[What is required] Below is a listing; retype exactly the lines between the one containing "(492, 212) = (417, 165): black" and the one containing "(277, 388) = (418, 271): grey clock -> none", inclusive, minus the pictures.

[Input data]
----------------

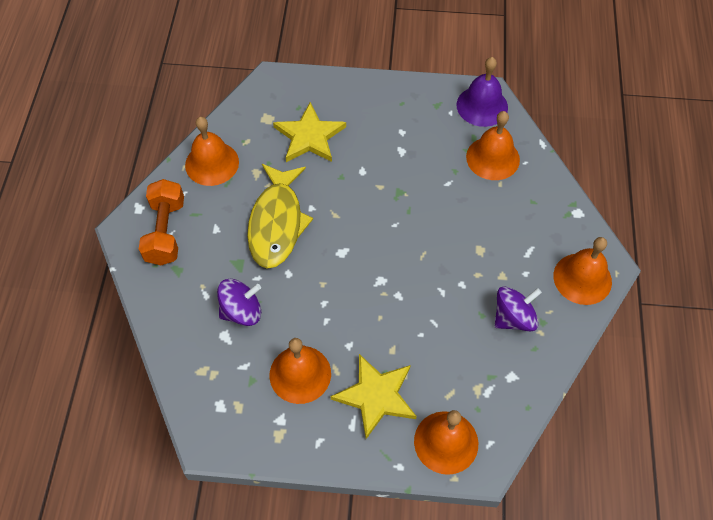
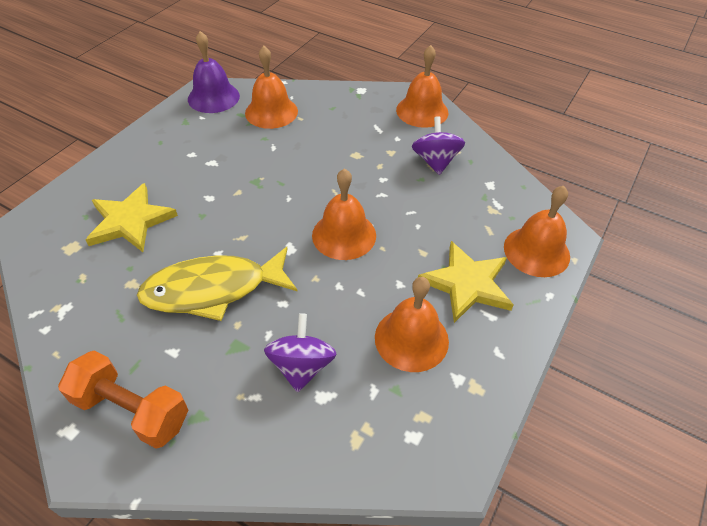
camera: 65 degrees left, 10 degrees down
(212, 163) = (79, 322): orange bell -> orange bell (344, 235)
(277, 223) = (213, 289): yellow fish -> yellow fish turned 135 degrees clockwise

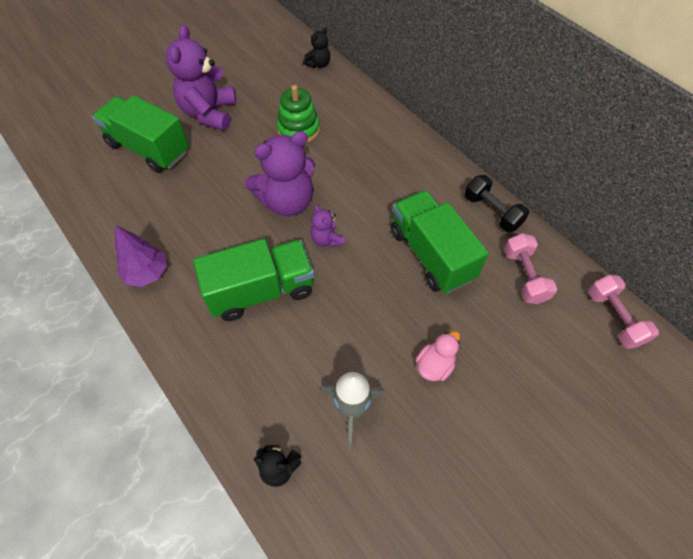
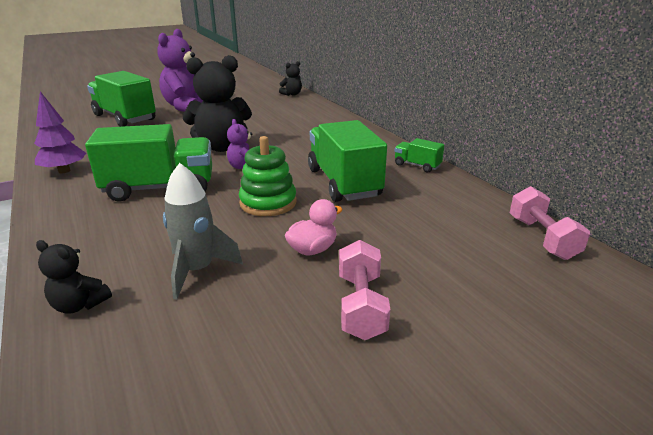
camera: 10 degrees right, 30 degrees down
(287, 202) = (221, 147): purple teddy bear -> black teddy bear
(298, 129) = (256, 117): green stacking toy -> green stacking toy (268, 203)
(492, 212) = (417, 165): black dumbbell -> green truck
(524, 276) = (440, 203): pink dumbbell -> pink dumbbell (361, 306)

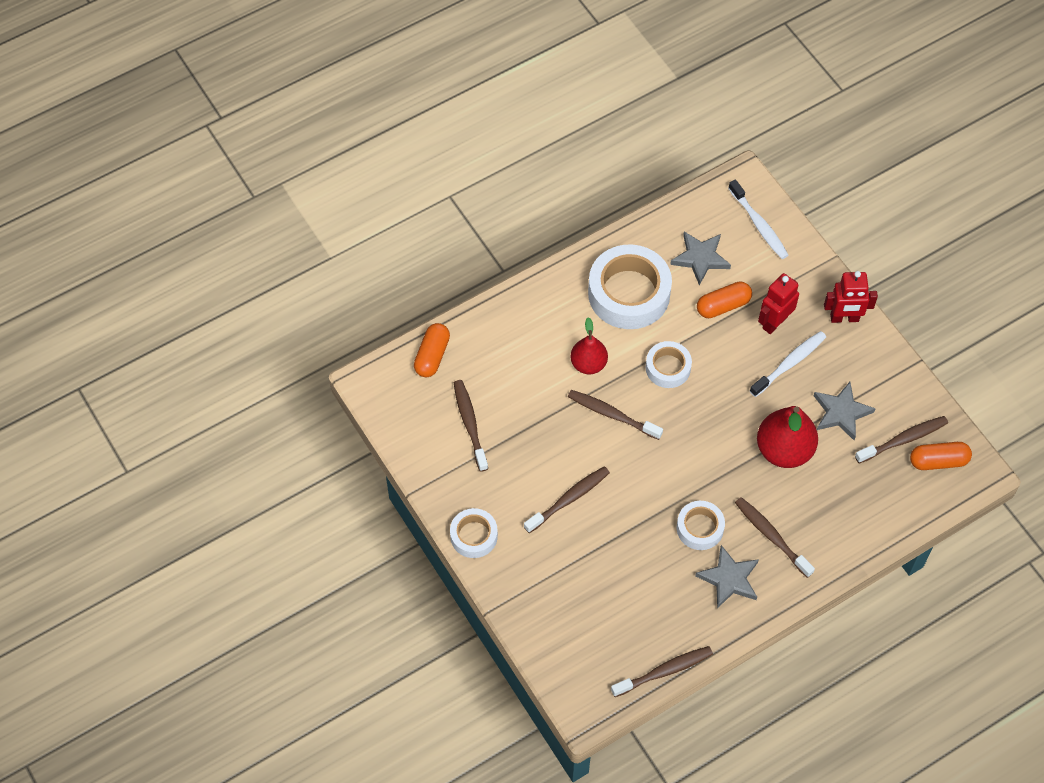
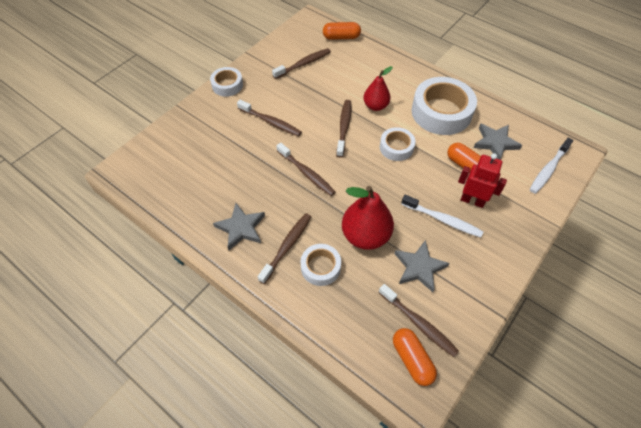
camera: 70 degrees right, 5 degrees down
(664, 671) = (154, 207): brown toothbrush -> brown toothbrush (306, 173)
(700, 528) = (276, 199): white tape -> white tape (320, 267)
(844, 318) = (506, 247): red robot -> none

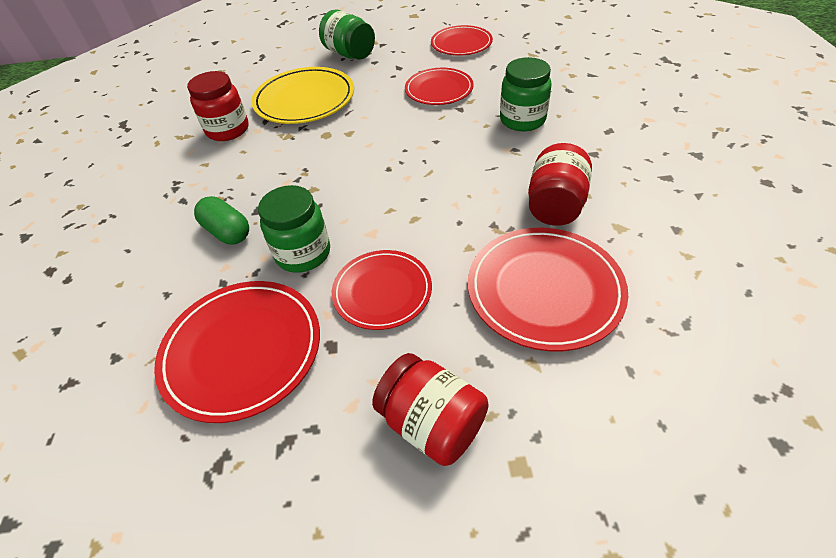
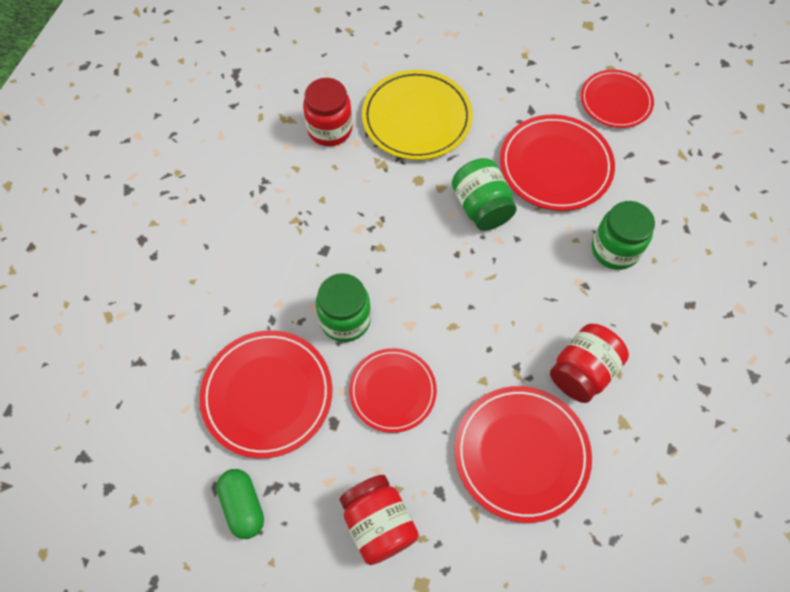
camera: 20 degrees right, 15 degrees up
(227, 232) = (291, 264): green capsule -> green capsule (243, 506)
(350, 54) = (490, 64): green jar -> green jar (481, 207)
(439, 90) = (555, 165): red plate -> red plate, size x1.50

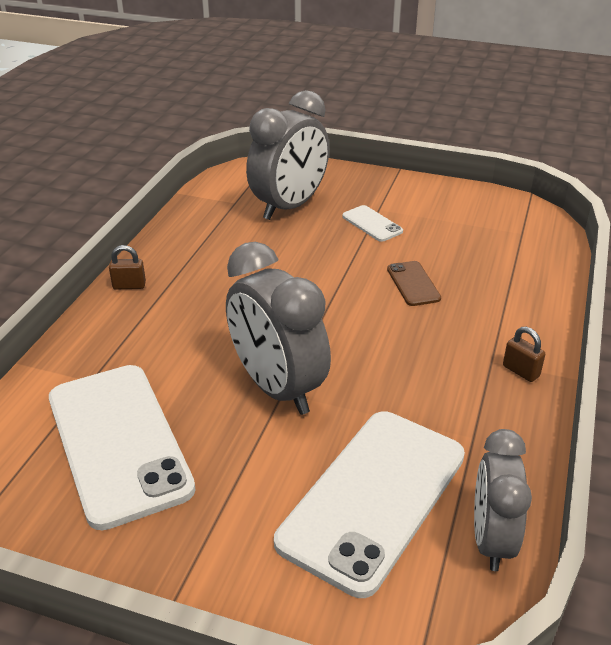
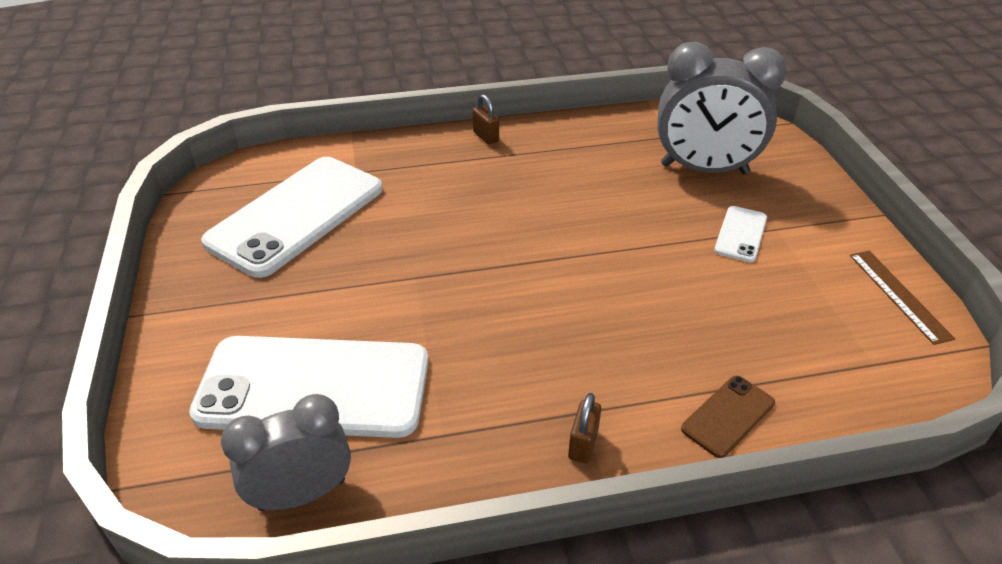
camera: 60 degrees right, 5 degrees up
(277, 388) = (418, 271): grey clock -> none
(413, 284) = (662, 303): brown phone -> brown phone (728, 416)
(474, 198) = (899, 295): none -> brown ruler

----------------

[Response to this exercise]
(492, 212) = (417, 165): black dumbbell -> green truck
(524, 276) = (440, 203): pink dumbbell -> pink dumbbell (361, 306)

camera: 70 degrees right, 5 degrees down
(664, 671) = (154, 207): brown toothbrush -> brown toothbrush (306, 173)
(700, 528) = (276, 199): white tape -> white tape (320, 267)
(844, 318) = (506, 247): red robot -> none

camera: 20 degrees right, 15 degrees up
(227, 232) = (291, 264): green capsule -> green capsule (243, 506)
(350, 54) = (490, 64): green jar -> green jar (481, 207)
(439, 90) = (555, 165): red plate -> red plate, size x1.50

camera: 60 degrees right, 5 degrees up
(277, 388) = (418, 271): grey clock -> none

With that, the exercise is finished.